**Supplied data**:

= = = = = = =

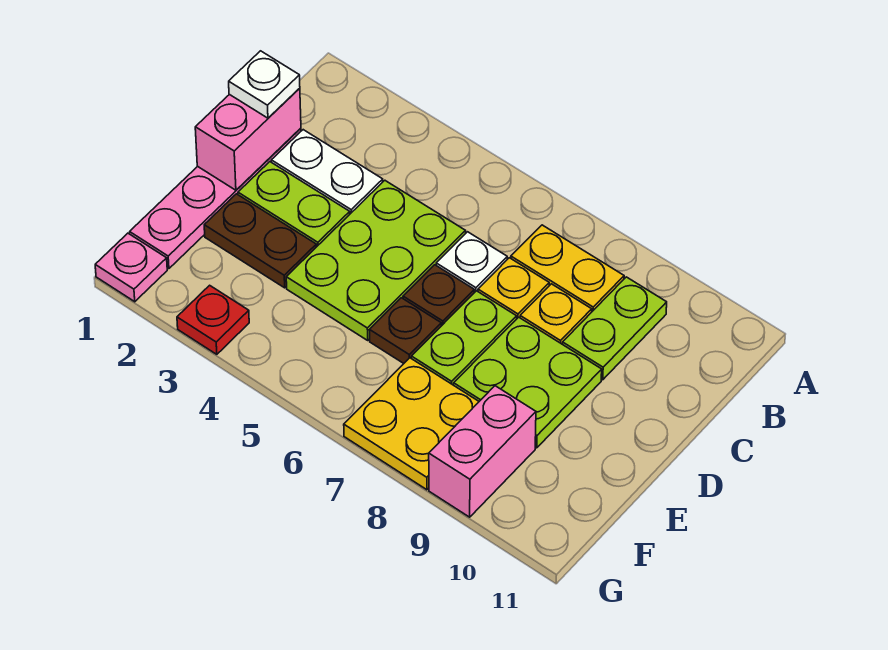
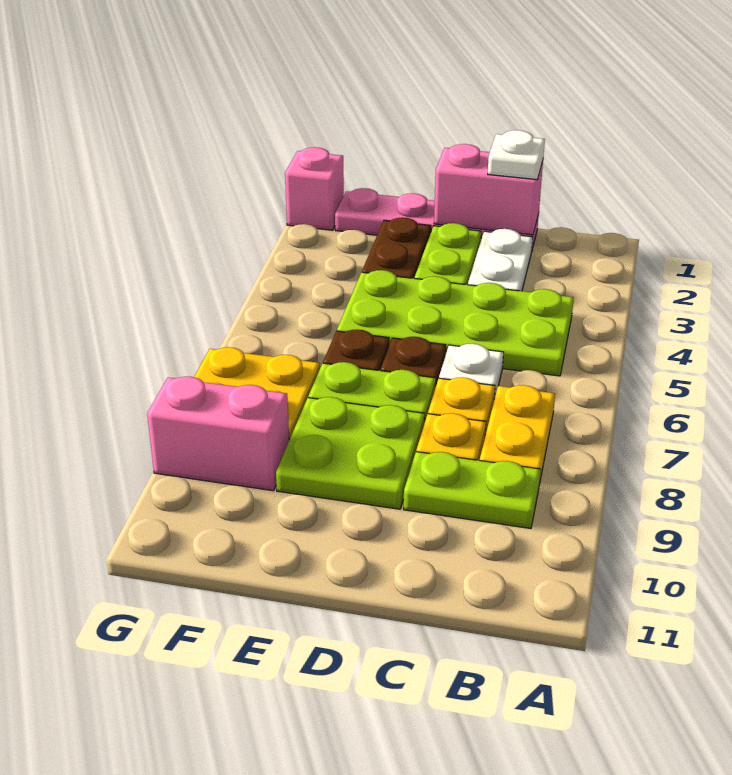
lime plate C4:E5 level 1 -> lime plate B4:E5 level 1
pink plate G1 level 1 -> pink brick G1 level 1
red plate G3 level 1 -> none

= = = = = = =

**Task objective**: Print the full listing exactly, dropping the pictures.

**Worked solution**:
lime plate C4:E5 level 1 -> lime plate B4:E5 level 1
pink plate G1 level 1 -> pink brick G1 level 1
red plate G3 level 1 -> none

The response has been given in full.